TASK STATEMENT: Search the data below, and report every line in which "strawberry" occurs.

[Records from a dataset]
========
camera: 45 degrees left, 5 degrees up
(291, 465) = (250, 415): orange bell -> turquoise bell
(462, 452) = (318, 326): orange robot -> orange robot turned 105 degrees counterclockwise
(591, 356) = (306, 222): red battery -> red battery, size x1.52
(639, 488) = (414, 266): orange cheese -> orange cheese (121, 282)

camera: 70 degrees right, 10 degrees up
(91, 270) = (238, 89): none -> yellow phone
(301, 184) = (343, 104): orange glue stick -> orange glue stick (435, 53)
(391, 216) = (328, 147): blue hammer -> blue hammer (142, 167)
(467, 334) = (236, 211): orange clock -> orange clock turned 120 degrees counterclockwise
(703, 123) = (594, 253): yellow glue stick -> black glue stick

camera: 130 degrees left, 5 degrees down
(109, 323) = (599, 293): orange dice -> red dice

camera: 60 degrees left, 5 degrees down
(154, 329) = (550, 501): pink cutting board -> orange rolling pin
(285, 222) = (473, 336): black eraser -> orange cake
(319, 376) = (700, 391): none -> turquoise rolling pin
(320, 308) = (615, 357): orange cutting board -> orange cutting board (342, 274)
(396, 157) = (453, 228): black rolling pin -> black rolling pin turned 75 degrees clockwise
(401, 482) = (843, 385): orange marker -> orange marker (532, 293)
========
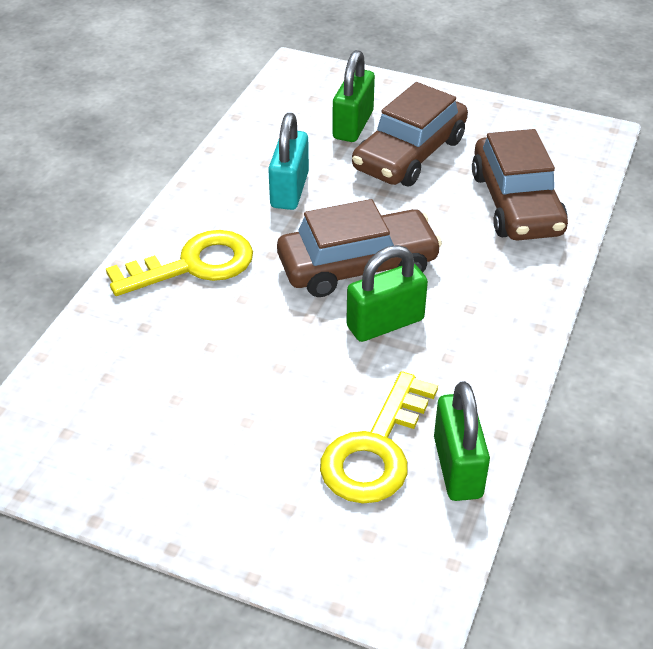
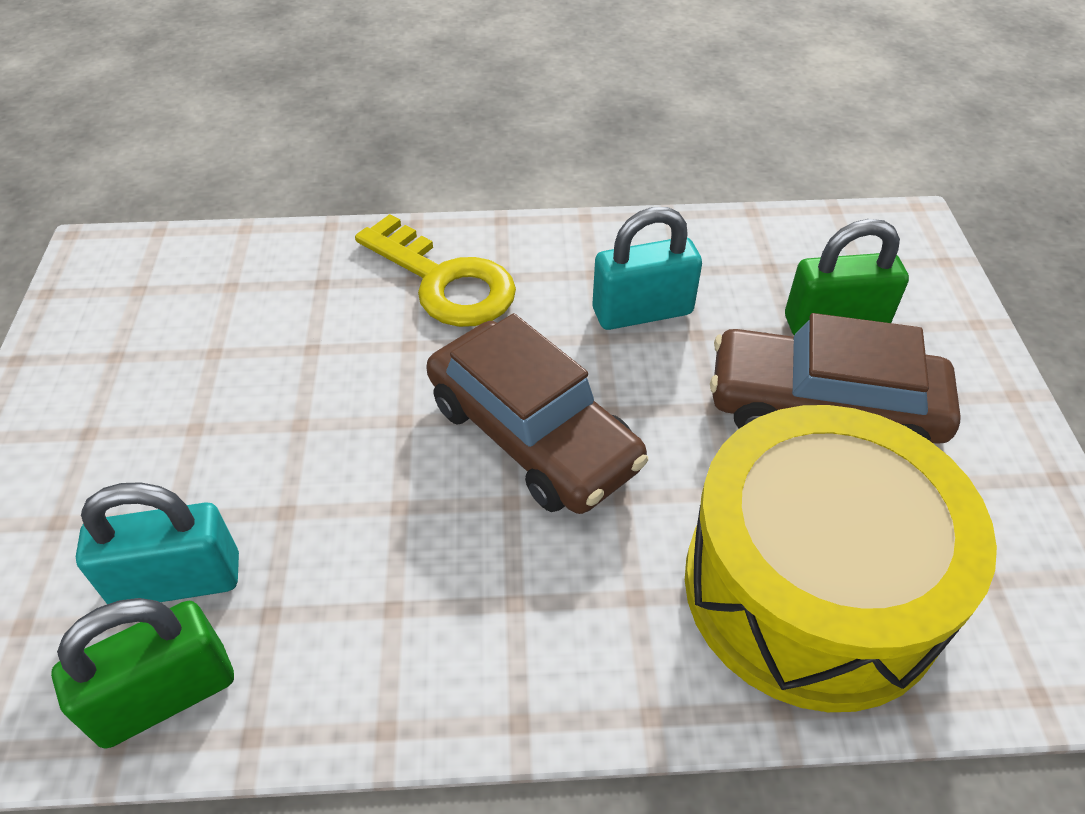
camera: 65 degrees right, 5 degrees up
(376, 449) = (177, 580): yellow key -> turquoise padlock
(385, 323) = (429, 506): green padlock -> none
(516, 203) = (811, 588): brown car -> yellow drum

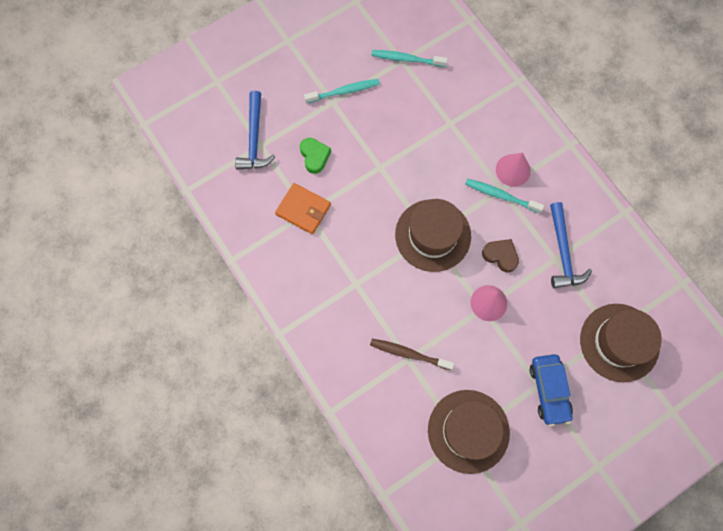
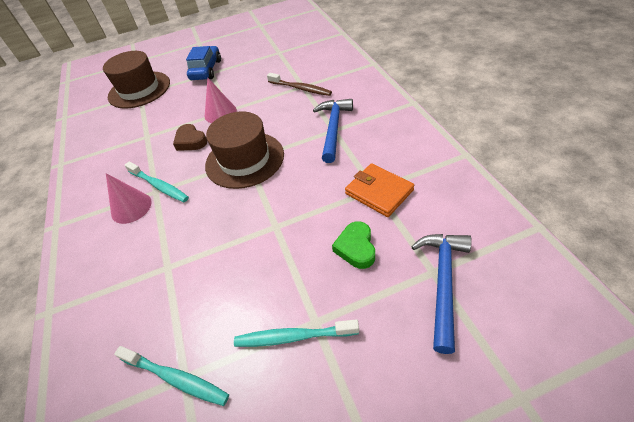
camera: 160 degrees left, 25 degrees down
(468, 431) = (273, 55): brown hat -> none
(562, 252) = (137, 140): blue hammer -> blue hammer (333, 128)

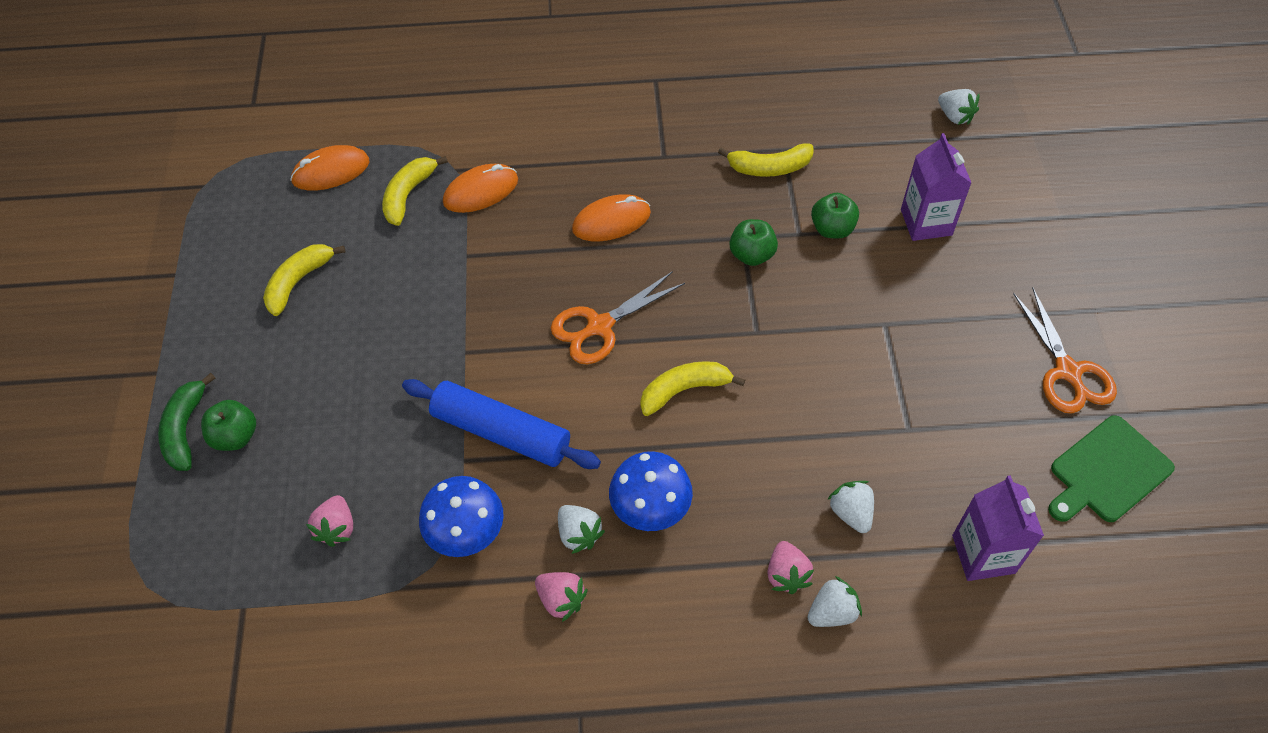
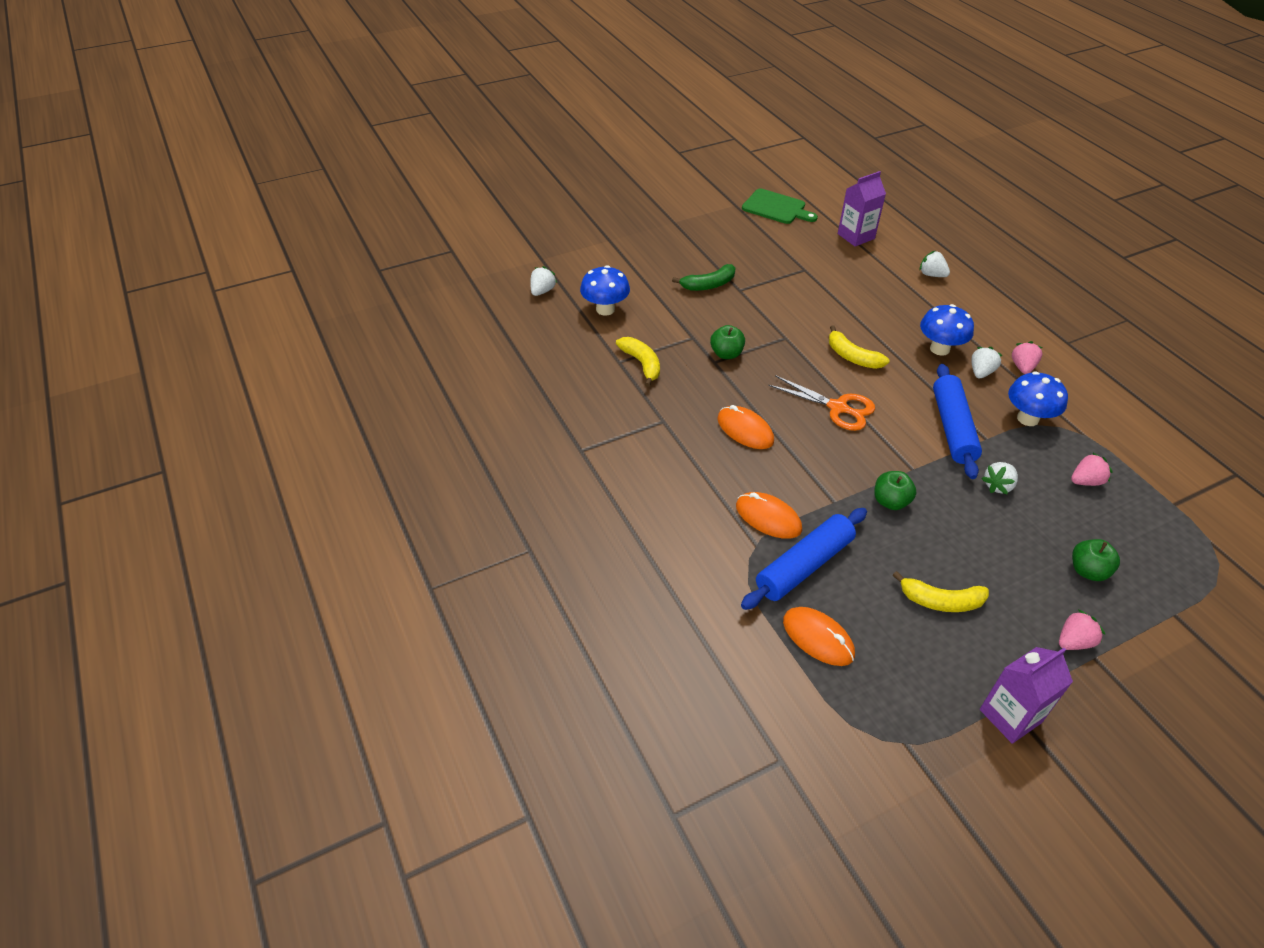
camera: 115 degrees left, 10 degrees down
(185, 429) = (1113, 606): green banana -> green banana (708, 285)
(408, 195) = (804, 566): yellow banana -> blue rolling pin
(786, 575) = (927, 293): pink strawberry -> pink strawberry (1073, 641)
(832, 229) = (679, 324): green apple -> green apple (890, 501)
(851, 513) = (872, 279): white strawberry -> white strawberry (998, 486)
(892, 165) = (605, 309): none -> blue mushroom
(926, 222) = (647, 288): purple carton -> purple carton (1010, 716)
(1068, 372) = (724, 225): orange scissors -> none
========
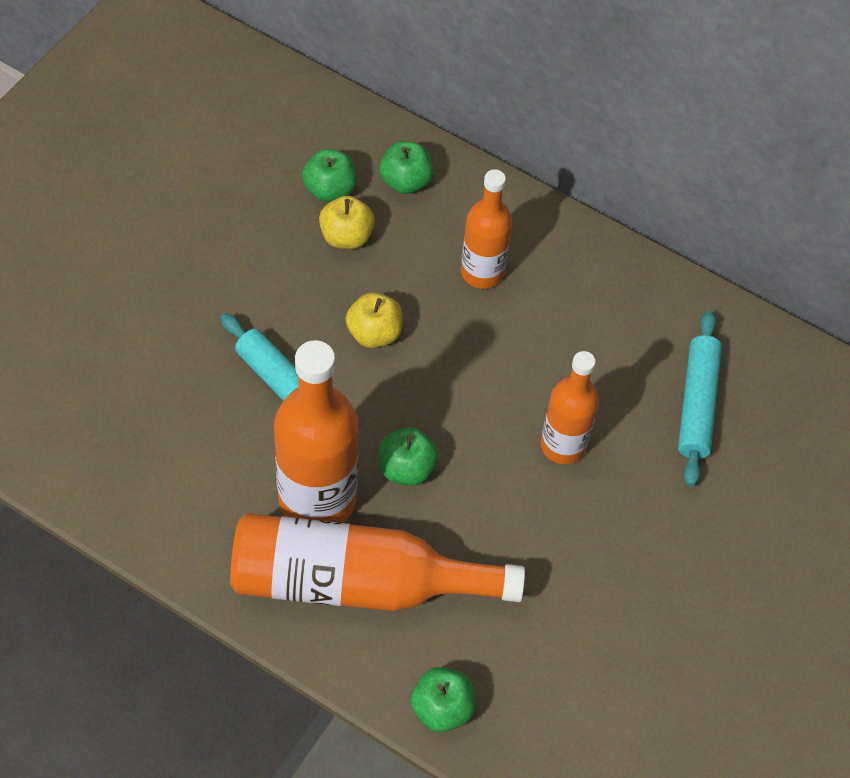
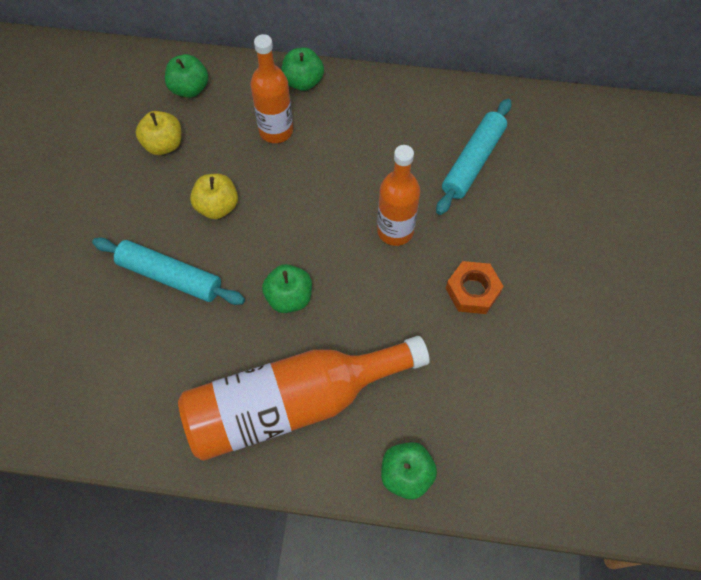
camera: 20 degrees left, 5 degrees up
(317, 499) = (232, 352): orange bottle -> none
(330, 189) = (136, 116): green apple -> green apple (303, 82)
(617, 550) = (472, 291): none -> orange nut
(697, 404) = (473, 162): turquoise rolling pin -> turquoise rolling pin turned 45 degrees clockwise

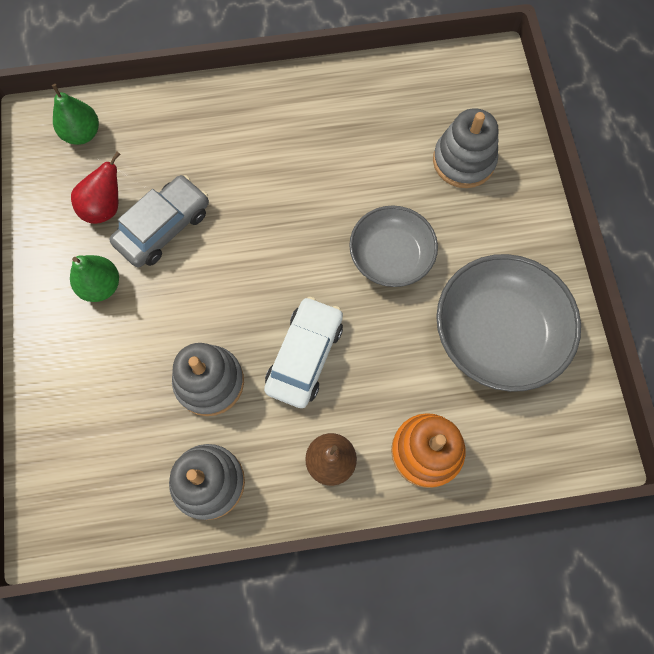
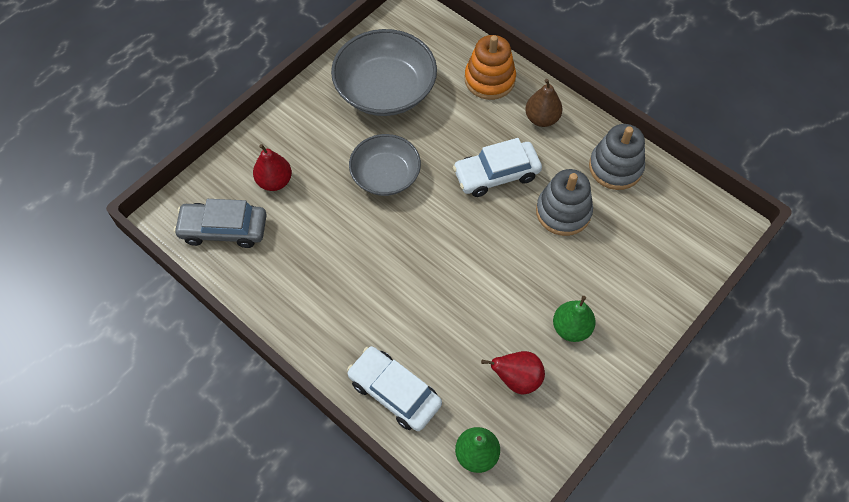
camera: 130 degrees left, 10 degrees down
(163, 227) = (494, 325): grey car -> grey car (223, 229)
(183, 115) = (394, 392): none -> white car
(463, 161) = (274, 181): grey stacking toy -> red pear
========
RESPONSE TO THIS TASK:
(786, 575) = (927, 293): pink strawberry -> pink strawberry (1073, 641)
(851, 513) = (872, 279): white strawberry -> white strawberry (998, 486)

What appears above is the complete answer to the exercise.